Items from a dataset
▼

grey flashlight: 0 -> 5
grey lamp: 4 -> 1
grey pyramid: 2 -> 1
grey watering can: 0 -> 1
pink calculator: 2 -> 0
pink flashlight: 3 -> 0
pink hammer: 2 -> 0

▲

#### [Instructions to follow]
Locate the lines above that hold the word "grey". Show every one of them.

#### [Result of this task]
grey flashlight: 0 -> 5
grey lamp: 4 -> 1
grey pyramid: 2 -> 1
grey watering can: 0 -> 1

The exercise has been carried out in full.